» What you need to do
Please transcribe the data below in full. Omit any picture you find in it.

» Data section

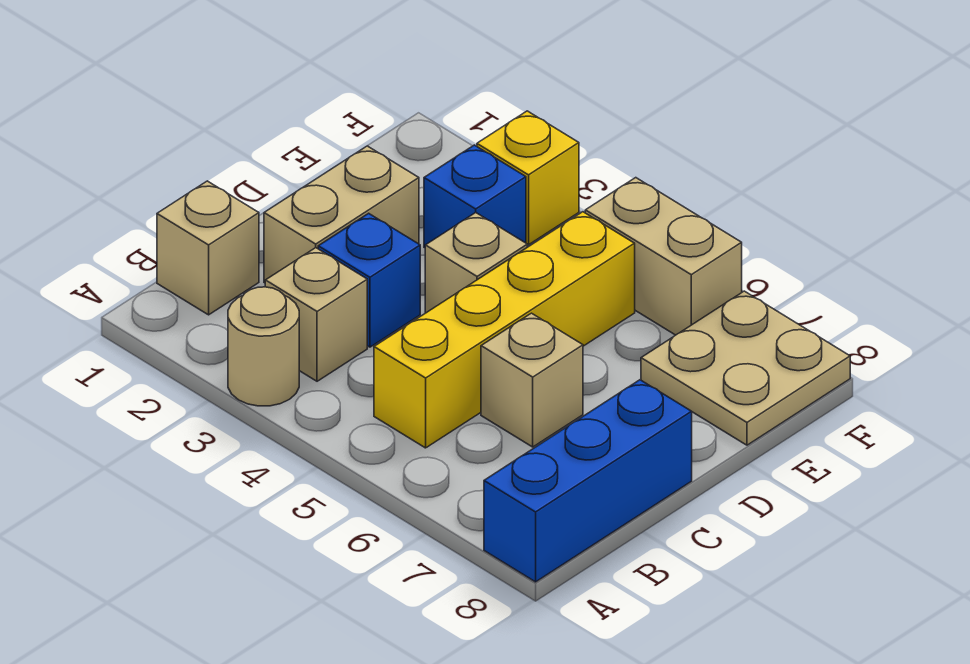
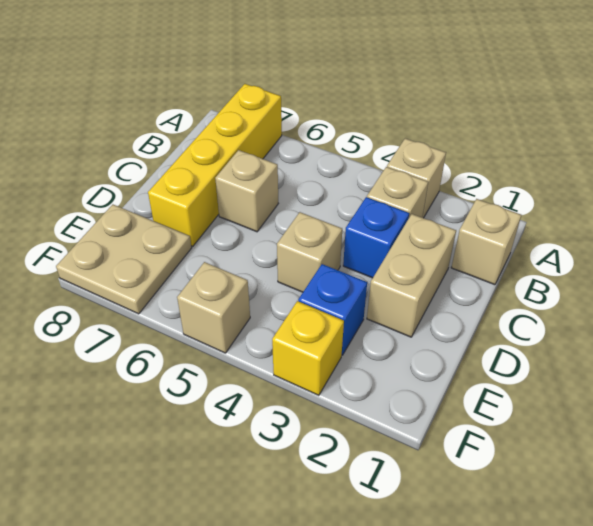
tan round brick A3 level 1 -> tan brick A3 level 1
blue brick A8:C8 level 1 -> none
yellow brick B5:E5 level 1 -> yellow brick A7:D7 level 1
tan brick F5:F6 level 1 -> tan brick F5 level 1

» Solution for this task
tan round brick A3 level 1 -> tan brick A3 level 1
blue brick A8:C8 level 1 -> none
yellow brick B5:E5 level 1 -> yellow brick A7:D7 level 1
tan brick F5:F6 level 1 -> tan brick F5 level 1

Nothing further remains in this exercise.